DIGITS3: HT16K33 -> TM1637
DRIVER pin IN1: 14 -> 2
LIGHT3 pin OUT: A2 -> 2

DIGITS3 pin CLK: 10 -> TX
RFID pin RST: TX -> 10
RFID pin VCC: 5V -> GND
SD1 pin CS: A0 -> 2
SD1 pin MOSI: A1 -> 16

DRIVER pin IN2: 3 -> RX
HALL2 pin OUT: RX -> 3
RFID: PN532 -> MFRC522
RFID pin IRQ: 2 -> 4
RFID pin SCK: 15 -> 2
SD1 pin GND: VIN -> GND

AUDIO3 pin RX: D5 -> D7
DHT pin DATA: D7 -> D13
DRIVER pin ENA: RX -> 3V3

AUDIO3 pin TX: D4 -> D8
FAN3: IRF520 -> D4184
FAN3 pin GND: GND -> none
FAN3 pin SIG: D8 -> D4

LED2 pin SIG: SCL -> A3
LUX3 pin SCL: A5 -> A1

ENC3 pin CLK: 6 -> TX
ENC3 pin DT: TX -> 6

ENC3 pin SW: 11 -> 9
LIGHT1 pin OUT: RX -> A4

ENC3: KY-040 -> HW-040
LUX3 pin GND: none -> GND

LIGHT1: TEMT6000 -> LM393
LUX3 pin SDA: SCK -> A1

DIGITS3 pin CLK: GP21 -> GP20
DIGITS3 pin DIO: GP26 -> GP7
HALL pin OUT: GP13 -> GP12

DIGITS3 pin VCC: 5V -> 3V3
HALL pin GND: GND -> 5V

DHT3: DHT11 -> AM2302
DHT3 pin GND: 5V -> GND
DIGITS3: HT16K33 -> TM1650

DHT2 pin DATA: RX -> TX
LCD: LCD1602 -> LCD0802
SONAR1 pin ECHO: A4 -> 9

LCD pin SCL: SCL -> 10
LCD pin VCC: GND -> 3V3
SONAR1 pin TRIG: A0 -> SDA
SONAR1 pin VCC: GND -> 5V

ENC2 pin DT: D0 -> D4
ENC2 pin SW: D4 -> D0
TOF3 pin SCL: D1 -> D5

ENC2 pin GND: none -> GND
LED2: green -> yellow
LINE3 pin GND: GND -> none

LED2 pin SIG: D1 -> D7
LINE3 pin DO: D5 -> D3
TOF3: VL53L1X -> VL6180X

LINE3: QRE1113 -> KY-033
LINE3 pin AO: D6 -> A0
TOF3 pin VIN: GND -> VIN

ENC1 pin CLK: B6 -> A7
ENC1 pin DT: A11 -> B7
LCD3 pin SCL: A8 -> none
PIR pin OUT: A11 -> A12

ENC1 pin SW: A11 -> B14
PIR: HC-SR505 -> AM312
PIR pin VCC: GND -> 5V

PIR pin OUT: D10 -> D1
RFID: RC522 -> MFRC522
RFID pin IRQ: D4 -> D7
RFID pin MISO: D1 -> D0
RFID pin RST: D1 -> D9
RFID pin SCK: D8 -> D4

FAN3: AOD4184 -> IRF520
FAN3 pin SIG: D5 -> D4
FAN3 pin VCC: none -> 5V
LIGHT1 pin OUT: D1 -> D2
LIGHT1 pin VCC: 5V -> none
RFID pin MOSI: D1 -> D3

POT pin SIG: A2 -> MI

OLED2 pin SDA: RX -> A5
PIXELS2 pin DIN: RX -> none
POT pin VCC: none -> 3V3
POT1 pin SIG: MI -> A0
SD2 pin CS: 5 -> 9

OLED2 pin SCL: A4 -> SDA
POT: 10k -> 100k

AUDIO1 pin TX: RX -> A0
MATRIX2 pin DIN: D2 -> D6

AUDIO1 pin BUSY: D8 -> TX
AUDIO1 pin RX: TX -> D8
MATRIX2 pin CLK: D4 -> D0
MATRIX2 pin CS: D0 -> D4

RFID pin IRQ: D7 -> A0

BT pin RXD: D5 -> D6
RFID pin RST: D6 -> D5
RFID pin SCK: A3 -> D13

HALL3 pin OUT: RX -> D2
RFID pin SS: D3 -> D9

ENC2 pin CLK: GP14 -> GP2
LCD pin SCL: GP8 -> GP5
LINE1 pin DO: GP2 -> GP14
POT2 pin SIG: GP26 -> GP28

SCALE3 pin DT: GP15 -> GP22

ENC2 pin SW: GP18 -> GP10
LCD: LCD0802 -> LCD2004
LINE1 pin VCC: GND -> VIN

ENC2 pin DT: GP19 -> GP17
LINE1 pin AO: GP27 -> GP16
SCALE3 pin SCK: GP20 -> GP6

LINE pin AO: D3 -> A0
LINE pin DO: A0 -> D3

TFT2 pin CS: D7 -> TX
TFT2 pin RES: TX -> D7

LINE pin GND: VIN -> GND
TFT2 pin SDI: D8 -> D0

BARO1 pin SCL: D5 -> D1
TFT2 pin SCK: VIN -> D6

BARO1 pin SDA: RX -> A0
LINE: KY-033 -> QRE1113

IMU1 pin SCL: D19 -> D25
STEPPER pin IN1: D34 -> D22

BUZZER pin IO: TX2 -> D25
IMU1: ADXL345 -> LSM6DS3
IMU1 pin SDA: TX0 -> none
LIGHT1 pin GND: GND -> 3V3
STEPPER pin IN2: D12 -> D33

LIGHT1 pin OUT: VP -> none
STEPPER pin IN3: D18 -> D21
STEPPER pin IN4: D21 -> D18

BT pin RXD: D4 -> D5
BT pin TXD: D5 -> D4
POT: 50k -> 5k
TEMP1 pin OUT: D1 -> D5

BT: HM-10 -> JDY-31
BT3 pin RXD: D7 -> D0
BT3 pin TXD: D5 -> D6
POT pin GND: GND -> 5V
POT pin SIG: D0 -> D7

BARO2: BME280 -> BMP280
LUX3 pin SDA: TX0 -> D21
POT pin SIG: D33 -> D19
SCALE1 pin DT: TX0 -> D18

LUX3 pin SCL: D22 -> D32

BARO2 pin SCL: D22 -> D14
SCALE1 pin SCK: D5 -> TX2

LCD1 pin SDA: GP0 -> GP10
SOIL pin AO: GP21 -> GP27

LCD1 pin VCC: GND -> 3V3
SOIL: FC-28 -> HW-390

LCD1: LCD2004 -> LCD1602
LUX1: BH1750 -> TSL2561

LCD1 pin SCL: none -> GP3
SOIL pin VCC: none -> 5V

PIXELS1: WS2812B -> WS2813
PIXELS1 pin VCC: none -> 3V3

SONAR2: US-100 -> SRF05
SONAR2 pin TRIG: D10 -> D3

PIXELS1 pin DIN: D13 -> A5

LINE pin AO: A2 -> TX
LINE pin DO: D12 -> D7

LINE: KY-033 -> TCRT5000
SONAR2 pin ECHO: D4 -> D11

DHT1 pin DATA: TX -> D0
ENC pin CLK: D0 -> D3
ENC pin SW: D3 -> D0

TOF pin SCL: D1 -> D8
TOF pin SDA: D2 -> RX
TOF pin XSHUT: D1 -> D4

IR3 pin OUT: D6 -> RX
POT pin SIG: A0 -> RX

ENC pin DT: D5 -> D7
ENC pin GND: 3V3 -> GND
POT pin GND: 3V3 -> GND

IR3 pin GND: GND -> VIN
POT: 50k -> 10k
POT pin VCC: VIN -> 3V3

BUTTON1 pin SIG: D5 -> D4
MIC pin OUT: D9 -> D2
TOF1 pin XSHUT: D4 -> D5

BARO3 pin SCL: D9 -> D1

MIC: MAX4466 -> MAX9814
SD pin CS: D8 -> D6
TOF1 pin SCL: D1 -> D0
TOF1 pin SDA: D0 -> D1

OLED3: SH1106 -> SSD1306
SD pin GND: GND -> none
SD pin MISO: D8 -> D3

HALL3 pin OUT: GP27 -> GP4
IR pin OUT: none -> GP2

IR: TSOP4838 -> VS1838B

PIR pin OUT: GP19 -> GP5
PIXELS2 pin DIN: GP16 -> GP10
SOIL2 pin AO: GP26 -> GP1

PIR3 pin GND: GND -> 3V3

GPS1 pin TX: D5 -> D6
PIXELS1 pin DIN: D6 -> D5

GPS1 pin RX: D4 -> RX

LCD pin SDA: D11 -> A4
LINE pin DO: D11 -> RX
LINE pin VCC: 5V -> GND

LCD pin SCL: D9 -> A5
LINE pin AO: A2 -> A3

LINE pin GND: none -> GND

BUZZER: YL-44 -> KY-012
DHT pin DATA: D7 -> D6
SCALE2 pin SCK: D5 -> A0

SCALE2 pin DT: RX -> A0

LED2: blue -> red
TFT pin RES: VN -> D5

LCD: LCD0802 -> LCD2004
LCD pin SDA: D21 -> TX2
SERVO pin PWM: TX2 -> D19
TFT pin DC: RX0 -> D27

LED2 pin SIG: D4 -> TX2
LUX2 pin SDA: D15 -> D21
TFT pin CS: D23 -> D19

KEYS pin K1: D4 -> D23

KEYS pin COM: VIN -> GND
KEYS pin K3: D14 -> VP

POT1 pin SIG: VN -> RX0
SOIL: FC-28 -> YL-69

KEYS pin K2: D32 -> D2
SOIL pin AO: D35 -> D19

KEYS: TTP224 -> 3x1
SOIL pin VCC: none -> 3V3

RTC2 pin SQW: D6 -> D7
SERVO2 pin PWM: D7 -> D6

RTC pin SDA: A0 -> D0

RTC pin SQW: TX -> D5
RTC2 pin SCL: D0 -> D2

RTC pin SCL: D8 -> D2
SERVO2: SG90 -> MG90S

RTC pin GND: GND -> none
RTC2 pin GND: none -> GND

- _PROBLEM TO SOLVE_: Taking the entries above, write out exactly the lines starting with the line containing "PIR pin OUT: GP19 -> GP5" and going on through the line containing "SERVO pin PWM: TX2 -> D19", both included, and nothing else.

- _RESPONSE BELOW_:
PIR pin OUT: GP19 -> GP5
PIXELS2 pin DIN: GP16 -> GP10
SOIL2 pin AO: GP26 -> GP1

PIR3 pin GND: GND -> 3V3

GPS1 pin TX: D5 -> D6
PIXELS1 pin DIN: D6 -> D5

GPS1 pin RX: D4 -> RX

LCD pin SDA: D11 -> A4
LINE pin DO: D11 -> RX
LINE pin VCC: 5V -> GND

LCD pin SCL: D9 -> A5
LINE pin AO: A2 -> A3

LINE pin GND: none -> GND

BUZZER: YL-44 -> KY-012
DHT pin DATA: D7 -> D6
SCALE2 pin SCK: D5 -> A0

SCALE2 pin DT: RX -> A0

LED2: blue -> red
TFT pin RES: VN -> D5

LCD: LCD0802 -> LCD2004
LCD pin SDA: D21 -> TX2
SERVO pin PWM: TX2 -> D19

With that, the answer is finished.